- [Stated exercise]: Reproduce each of the following items verbatim, from the first line to the last.
--- START OF Provided records ---
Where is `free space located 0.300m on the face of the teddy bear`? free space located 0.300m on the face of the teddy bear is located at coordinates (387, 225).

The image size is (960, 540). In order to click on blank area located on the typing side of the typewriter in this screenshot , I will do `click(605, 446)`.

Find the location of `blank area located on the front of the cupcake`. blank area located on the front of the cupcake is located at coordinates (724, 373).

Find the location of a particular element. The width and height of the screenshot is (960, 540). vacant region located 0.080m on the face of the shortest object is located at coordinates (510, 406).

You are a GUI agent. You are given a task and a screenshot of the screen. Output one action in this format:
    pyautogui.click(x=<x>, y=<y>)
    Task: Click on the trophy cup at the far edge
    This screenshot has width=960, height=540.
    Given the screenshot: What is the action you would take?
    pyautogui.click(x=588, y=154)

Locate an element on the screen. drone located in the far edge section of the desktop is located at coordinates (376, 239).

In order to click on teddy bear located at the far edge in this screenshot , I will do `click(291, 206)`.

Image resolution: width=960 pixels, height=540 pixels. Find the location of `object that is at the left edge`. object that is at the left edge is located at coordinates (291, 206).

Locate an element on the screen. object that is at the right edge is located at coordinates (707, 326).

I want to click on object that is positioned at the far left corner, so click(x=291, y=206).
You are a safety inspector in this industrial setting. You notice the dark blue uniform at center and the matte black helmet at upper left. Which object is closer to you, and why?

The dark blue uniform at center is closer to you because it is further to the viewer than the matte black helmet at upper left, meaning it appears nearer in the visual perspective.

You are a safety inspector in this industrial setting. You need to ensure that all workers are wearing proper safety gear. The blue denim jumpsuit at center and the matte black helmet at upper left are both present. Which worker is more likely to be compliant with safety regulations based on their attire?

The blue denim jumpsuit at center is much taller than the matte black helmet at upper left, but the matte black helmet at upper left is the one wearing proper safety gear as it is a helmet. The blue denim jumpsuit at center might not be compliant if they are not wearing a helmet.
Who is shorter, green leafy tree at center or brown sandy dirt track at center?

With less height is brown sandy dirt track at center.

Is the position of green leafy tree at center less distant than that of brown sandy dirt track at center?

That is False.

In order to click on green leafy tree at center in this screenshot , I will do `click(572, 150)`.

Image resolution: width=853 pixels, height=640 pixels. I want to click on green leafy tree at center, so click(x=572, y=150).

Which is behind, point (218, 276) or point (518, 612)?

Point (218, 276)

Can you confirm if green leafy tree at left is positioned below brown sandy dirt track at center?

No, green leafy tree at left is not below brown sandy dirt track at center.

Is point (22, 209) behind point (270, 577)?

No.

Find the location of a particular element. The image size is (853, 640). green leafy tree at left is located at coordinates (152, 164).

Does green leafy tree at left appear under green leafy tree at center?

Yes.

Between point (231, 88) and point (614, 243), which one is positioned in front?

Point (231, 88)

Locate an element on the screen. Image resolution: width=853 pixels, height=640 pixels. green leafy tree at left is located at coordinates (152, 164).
--- END OF Provided records ---
- [Solution]:
Where is `free space located 0.300m on the face of the teddy bear`? free space located 0.300m on the face of the teddy bear is located at coordinates (387, 225).

The image size is (960, 540). In order to click on blank area located on the typing side of the typewriter in this screenshot , I will do `click(605, 446)`.

Find the location of `blank area located on the front of the cupcake`. blank area located on the front of the cupcake is located at coordinates (724, 373).

Find the location of a particular element. The width and height of the screenshot is (960, 540). vacant region located 0.080m on the face of the shortest object is located at coordinates (510, 406).

You are a GUI agent. You are given a task and a screenshot of the screen. Output one action in this format:
    pyautogui.click(x=<x>, y=<y>)
    Task: Click on the trophy cup at the far edge
    This screenshot has width=960, height=540.
    Given the screenshot: What is the action you would take?
    pyautogui.click(x=588, y=154)

Locate an element on the screen. drone located in the far edge section of the desktop is located at coordinates (376, 239).

In order to click on teddy bear located at the far edge in this screenshot , I will do `click(291, 206)`.

Image resolution: width=960 pixels, height=540 pixels. Find the location of `object that is at the left edge`. object that is at the left edge is located at coordinates (291, 206).

Locate an element on the screen. object that is at the right edge is located at coordinates (707, 326).

I want to click on object that is positioned at the far left corner, so click(x=291, y=206).
You are a safety inspector in this industrial setting. You notice the dark blue uniform at center and the matte black helmet at upper left. Which object is closer to you, and why?

The dark blue uniform at center is closer to you because it is further to the viewer than the matte black helmet at upper left, meaning it appears nearer in the visual perspective.

You are a safety inspector in this industrial setting. You need to ensure that all workers are wearing proper safety gear. The blue denim jumpsuit at center and the matte black helmet at upper left are both present. Which worker is more likely to be compliant with safety regulations based on their attire?

The blue denim jumpsuit at center is much taller than the matte black helmet at upper left, but the matte black helmet at upper left is the one wearing proper safety gear as it is a helmet. The blue denim jumpsuit at center might not be compliant if they are not wearing a helmet.
Who is shorter, green leafy tree at center or brown sandy dirt track at center?

With less height is brown sandy dirt track at center.

Is the position of green leafy tree at center less distant than that of brown sandy dirt track at center?

That is False.

In order to click on green leafy tree at center in this screenshot , I will do `click(572, 150)`.

Image resolution: width=853 pixels, height=640 pixels. I want to click on green leafy tree at center, so click(x=572, y=150).

Which is behind, point (218, 276) or point (518, 612)?

Point (218, 276)

Can you confirm if green leafy tree at left is positioned below brown sandy dirt track at center?

No, green leafy tree at left is not below brown sandy dirt track at center.

Is point (22, 209) behind point (270, 577)?

No.

Find the location of a particular element. The image size is (853, 640). green leafy tree at left is located at coordinates (152, 164).

Does green leafy tree at left appear under green leafy tree at center?

Yes.

Between point (231, 88) and point (614, 243), which one is positioned in front?

Point (231, 88)

Locate an element on the screen. Image resolution: width=853 pixels, height=640 pixels. green leafy tree at left is located at coordinates (152, 164).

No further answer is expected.